Records of questions based on scenes:
==*==

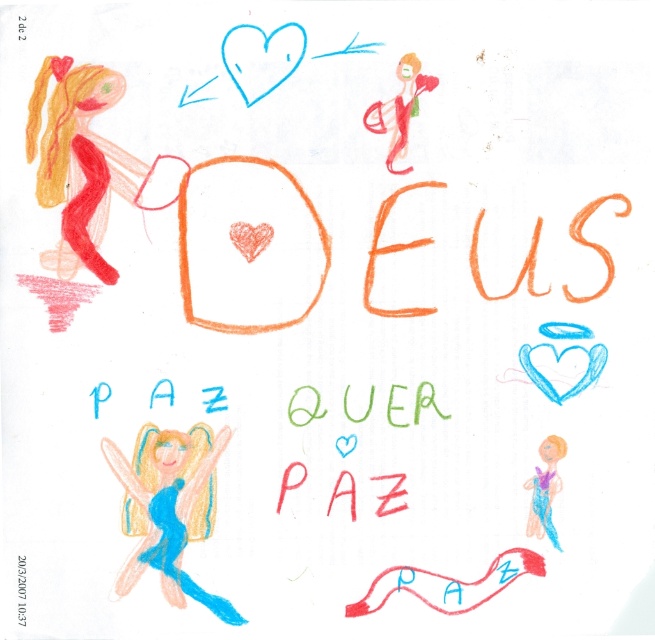
The image size is (655, 640). Find the location of `blue paper fairy at lower left`. blue paper fairy at lower left is located at coordinates (170, 508).

Based on the photo, is blue paper fairy at lower left above matte red doll at upper right?

Incorrect, blue paper fairy at lower left is not positioned above matte red doll at upper right.

Which is behind, point (140, 433) or point (373, 104)?

Point (373, 104)

The height and width of the screenshot is (640, 655). What are the coordinates of `blue paper fairy at lower left` in the screenshot? It's located at (170, 508).

In the scene shown: Between blue paper fairy at lower left and pastel purple fabric girl at lower right, which one appears on the right side from the viewer's perspective?

Positioned to the right is pastel purple fabric girl at lower right.

Which of these two, blue paper fairy at lower left or pastel purple fabric girl at lower right, stands shorter?

With less height is pastel purple fabric girl at lower right.

Between point (151, 563) and point (542, 525), which one is positioned behind?

Positioned behind is point (542, 525).

Image resolution: width=655 pixels, height=640 pixels. What are the coordinates of `blue paper fairy at lower left` in the screenshot? It's located at (170, 508).

Is matte red doll at upper right closer to camera compared to pastel purple fabric girl at lower right?

No, it is behind pastel purple fabric girl at lower right.

Does matte red doll at upper right have a larger size compared to pastel purple fabric girl at lower right?

Indeed, matte red doll at upper right has a larger size compared to pastel purple fabric girl at lower right.

Between point (403, 109) and point (534, 493), which one is positioned behind?

Positioned behind is point (403, 109).

Where is `matte red doll at upper right`? This screenshot has height=640, width=655. matte red doll at upper right is located at coordinates (400, 108).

==*==

▸ **The problem**: Reproduce every one of the entries above word for word, omitting the pictures.

▸ **The reply**:
The image size is (655, 640). Find the location of `blue paper fairy at lower left`. blue paper fairy at lower left is located at coordinates (170, 508).

Based on the photo, is blue paper fairy at lower left above matte red doll at upper right?

Incorrect, blue paper fairy at lower left is not positioned above matte red doll at upper right.

Which is behind, point (140, 433) or point (373, 104)?

Point (373, 104)

The height and width of the screenshot is (640, 655). What are the coordinates of `blue paper fairy at lower left` in the screenshot? It's located at (170, 508).

In the scene shown: Between blue paper fairy at lower left and pastel purple fabric girl at lower right, which one appears on the right side from the viewer's perspective?

Positioned to the right is pastel purple fabric girl at lower right.

Which of these two, blue paper fairy at lower left or pastel purple fabric girl at lower right, stands shorter?

With less height is pastel purple fabric girl at lower right.

Between point (151, 563) and point (542, 525), which one is positioned behind?

Positioned behind is point (542, 525).

Image resolution: width=655 pixels, height=640 pixels. What are the coordinates of `blue paper fairy at lower left` in the screenshot? It's located at (170, 508).

Is matte red doll at upper right closer to camera compared to pastel purple fabric girl at lower right?

No, it is behind pastel purple fabric girl at lower right.

Does matte red doll at upper right have a larger size compared to pastel purple fabric girl at lower right?

Indeed, matte red doll at upper right has a larger size compared to pastel purple fabric girl at lower right.

Between point (403, 109) and point (534, 493), which one is positioned behind?

Positioned behind is point (403, 109).

Where is `matte red doll at upper right`? This screenshot has height=640, width=655. matte red doll at upper right is located at coordinates (400, 108).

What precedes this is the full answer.